Dataset items
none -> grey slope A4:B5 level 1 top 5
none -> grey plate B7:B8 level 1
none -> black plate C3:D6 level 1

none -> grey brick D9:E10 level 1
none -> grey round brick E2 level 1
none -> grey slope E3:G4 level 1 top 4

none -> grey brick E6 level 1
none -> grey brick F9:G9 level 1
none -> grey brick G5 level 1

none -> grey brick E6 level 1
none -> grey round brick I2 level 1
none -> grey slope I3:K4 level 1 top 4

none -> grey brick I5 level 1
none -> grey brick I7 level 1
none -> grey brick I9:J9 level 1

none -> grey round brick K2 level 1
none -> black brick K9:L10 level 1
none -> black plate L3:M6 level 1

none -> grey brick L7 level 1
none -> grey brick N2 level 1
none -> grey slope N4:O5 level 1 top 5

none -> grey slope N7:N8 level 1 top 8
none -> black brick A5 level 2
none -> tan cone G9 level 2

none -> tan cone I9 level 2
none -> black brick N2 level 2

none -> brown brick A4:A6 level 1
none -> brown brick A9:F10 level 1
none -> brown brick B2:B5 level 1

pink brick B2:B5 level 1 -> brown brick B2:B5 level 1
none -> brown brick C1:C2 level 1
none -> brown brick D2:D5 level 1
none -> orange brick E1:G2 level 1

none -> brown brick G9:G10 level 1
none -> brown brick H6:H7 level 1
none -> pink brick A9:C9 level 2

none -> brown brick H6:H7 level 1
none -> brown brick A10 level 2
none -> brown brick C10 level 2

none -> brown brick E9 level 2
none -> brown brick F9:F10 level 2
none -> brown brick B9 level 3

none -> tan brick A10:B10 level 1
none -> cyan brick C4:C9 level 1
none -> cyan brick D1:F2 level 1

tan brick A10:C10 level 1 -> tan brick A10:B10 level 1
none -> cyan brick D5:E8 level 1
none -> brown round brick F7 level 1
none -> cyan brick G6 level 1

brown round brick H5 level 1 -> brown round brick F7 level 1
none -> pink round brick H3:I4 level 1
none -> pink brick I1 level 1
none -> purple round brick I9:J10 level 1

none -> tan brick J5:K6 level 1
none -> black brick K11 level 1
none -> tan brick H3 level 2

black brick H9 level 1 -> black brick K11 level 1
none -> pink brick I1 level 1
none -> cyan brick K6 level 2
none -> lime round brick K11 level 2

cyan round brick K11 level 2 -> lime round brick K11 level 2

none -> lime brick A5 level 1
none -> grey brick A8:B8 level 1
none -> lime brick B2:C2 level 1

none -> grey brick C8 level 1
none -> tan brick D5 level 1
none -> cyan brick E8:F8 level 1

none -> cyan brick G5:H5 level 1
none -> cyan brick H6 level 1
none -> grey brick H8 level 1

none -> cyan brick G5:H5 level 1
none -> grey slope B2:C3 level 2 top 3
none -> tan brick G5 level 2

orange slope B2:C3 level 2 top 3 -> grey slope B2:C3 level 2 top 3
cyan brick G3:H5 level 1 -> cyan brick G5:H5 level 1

## Directions
Return every line from the one holding "none -> lime brick B2:C2 level 1" through the end of the data, exactly as it appears, with both ends kept and nothing else.

## Answer
none -> lime brick B2:C2 level 1

none -> grey brick C8 level 1
none -> tan brick D5 level 1
none -> cyan brick E8:F8 level 1

none -> cyan brick G5:H5 level 1
none -> cyan brick H6 level 1
none -> grey brick H8 level 1

none -> cyan brick G5:H5 level 1
none -> grey slope B2:C3 level 2 top 3
none -> tan brick G5 level 2

orange slope B2:C3 level 2 top 3 -> grey slope B2:C3 level 2 top 3
cyan brick G3:H5 level 1 -> cyan brick G5:H5 level 1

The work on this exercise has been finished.